▸ **Exercise aim**: Copy the entries without a single change. Pictures should be dropped.

(Structured diff data)

-------

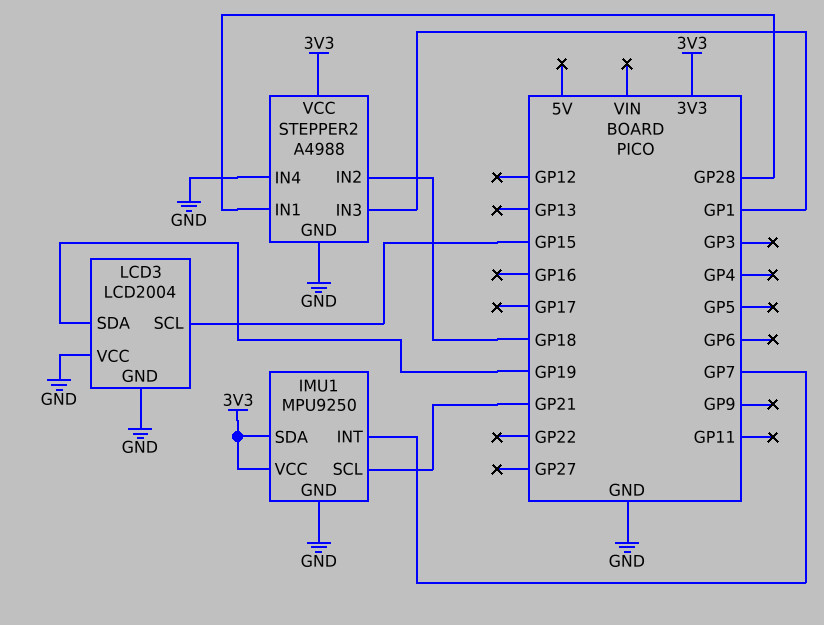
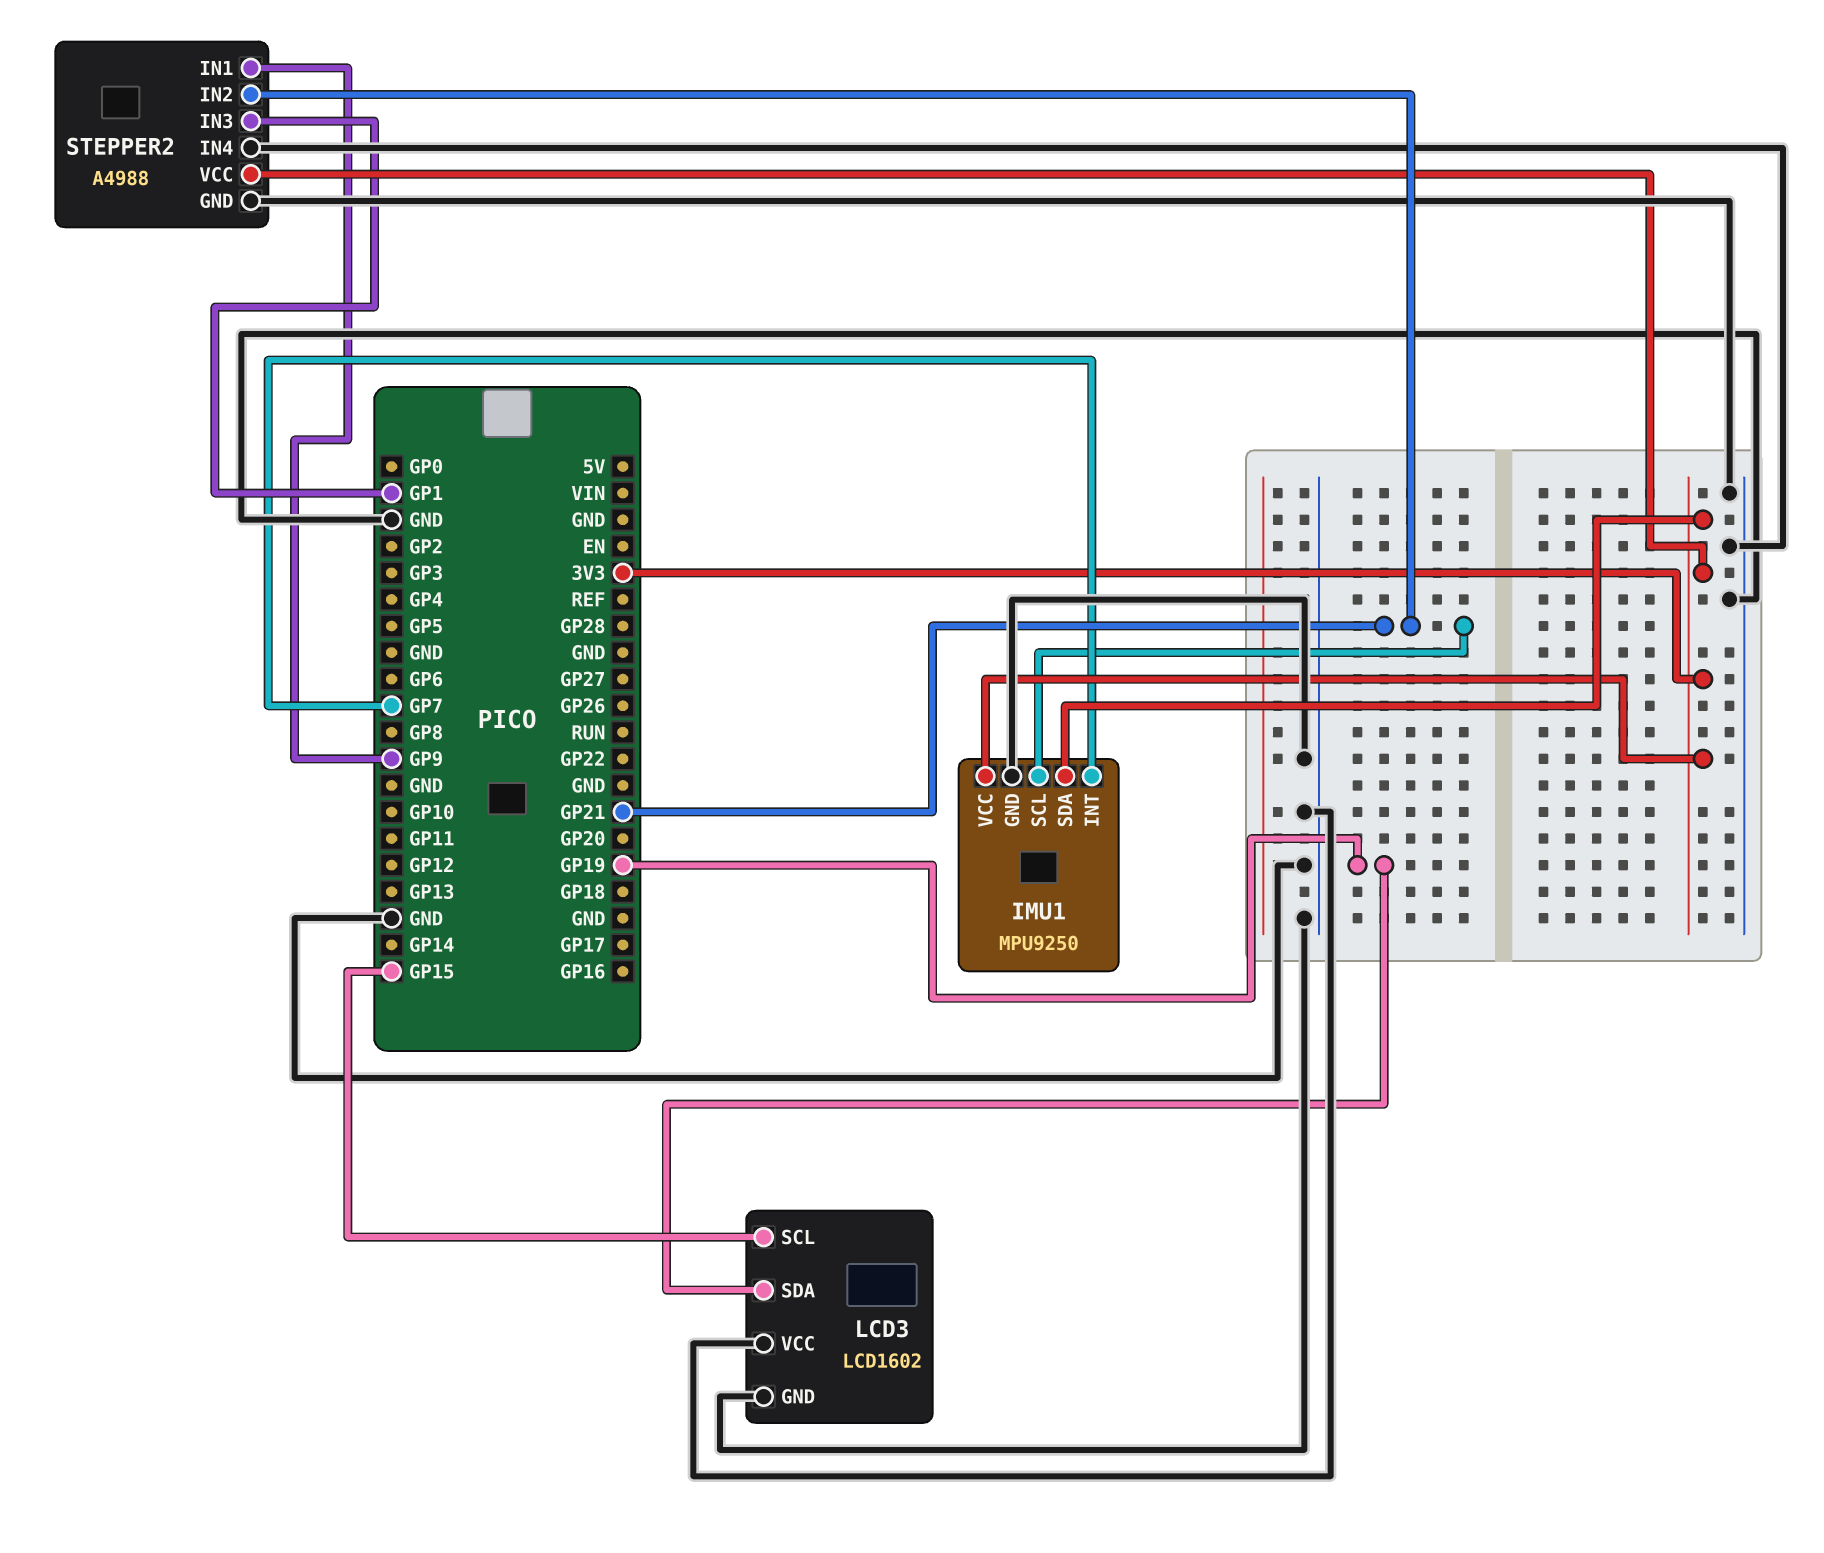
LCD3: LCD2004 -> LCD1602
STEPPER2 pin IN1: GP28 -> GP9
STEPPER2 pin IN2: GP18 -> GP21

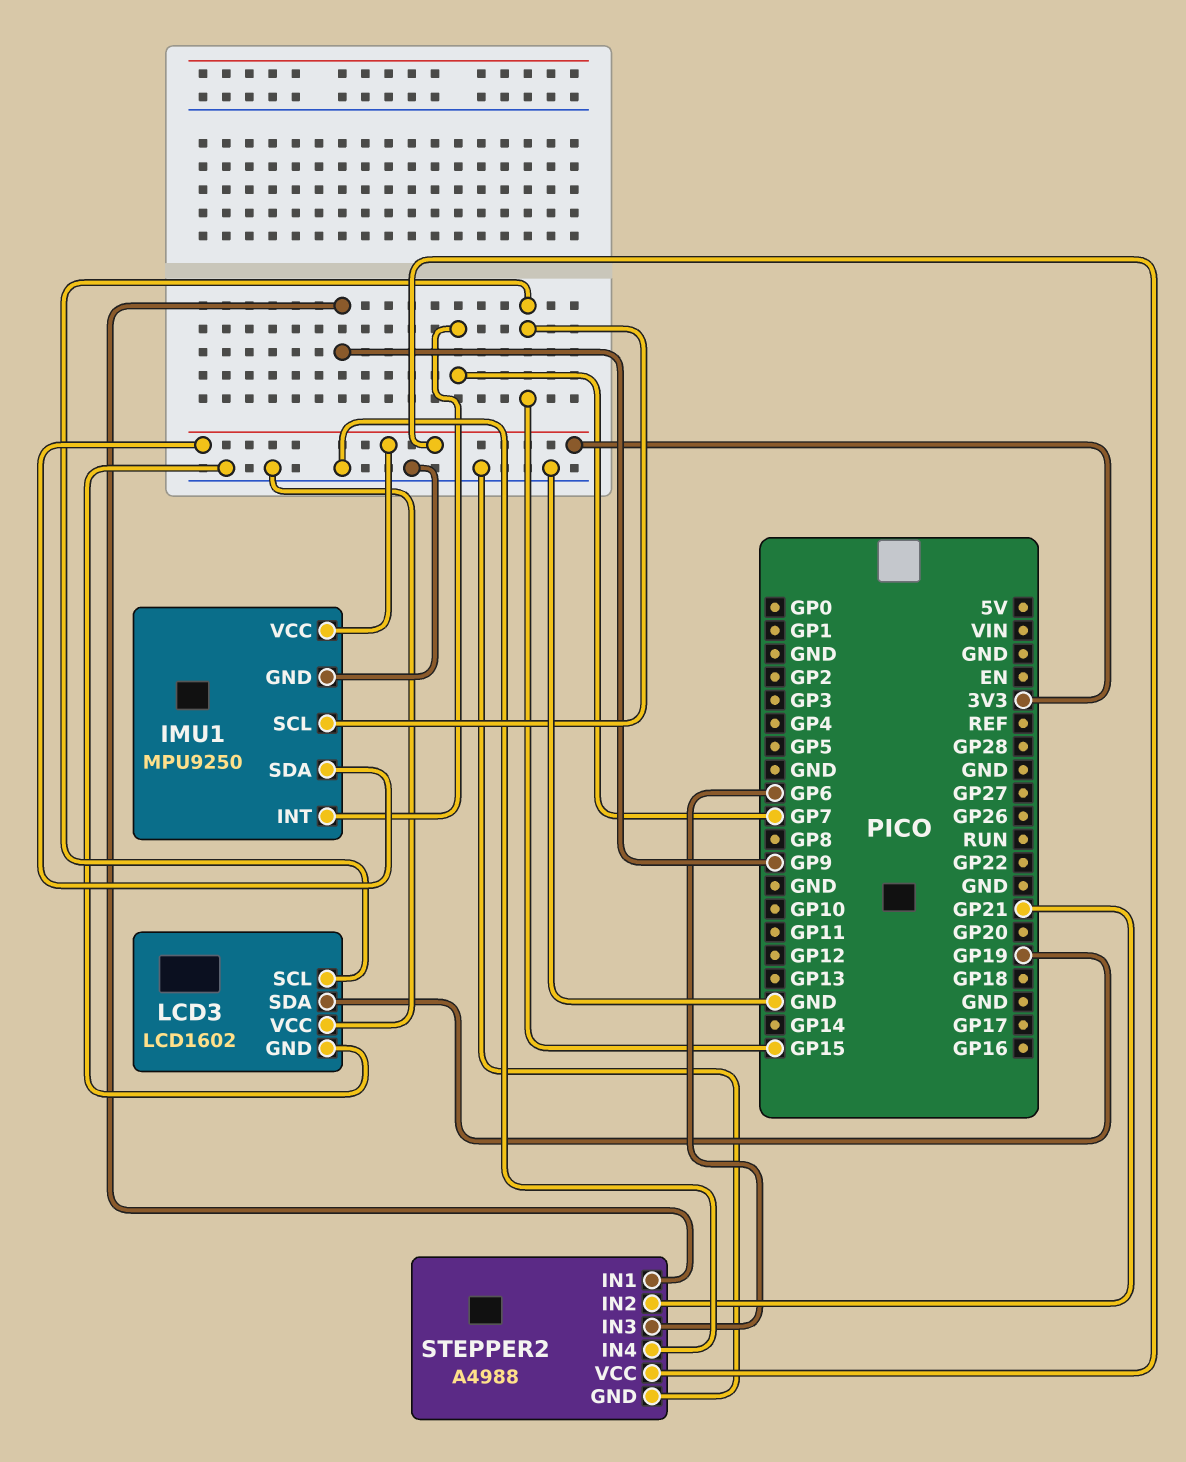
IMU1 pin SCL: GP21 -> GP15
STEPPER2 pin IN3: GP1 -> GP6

-------

▸ **Answer box**:
LCD3: LCD2004 -> LCD1602
STEPPER2 pin IN1: GP28 -> GP9
STEPPER2 pin IN2: GP18 -> GP21

IMU1 pin SCL: GP21 -> GP15
STEPPER2 pin IN3: GP1 -> GP6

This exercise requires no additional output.